Every line in the entries where "right" is found should be copied.

=== Begin Enclosure ===

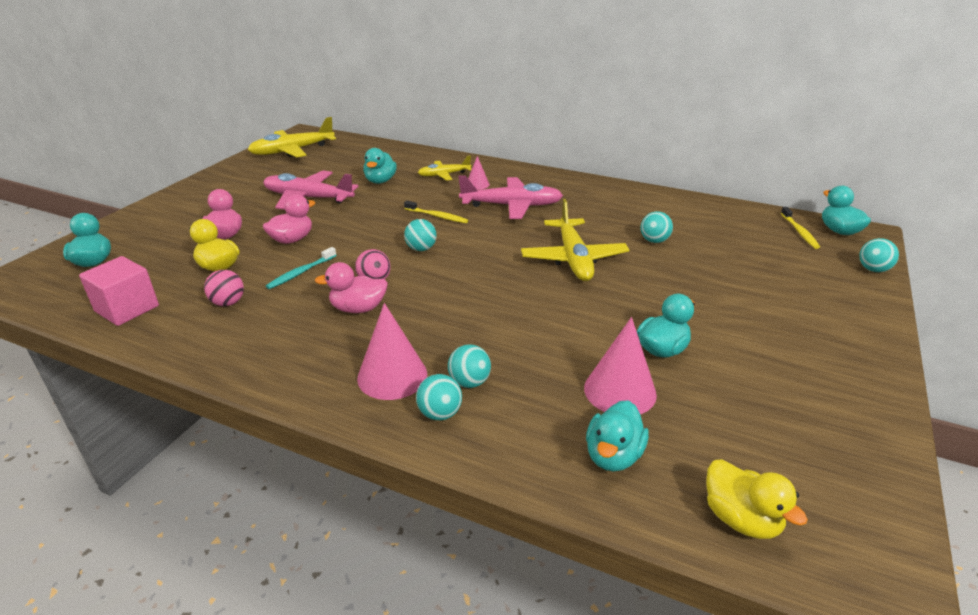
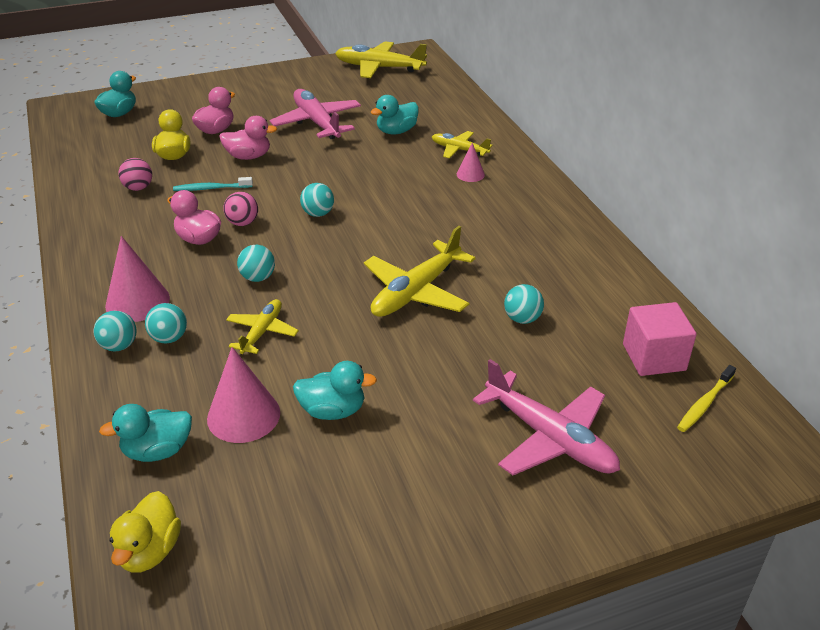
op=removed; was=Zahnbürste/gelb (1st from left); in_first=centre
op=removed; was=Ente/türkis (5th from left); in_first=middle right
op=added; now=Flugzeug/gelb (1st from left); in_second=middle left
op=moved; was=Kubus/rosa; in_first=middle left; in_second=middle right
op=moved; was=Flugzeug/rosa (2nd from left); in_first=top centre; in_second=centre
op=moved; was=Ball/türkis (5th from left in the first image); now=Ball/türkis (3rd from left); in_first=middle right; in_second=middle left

=== End Enclosure ===

--- Reply to the task ---
op=removed; was=Ente/türkis (5th from left); in_first=middle right
op=moved; was=Kubus/rosa; in_first=middle left; in_second=middle right
op=moved; was=Ball/türkis (5th from left in the first image); now=Ball/türkis (3rd from left); in_first=middle right; in_second=middle left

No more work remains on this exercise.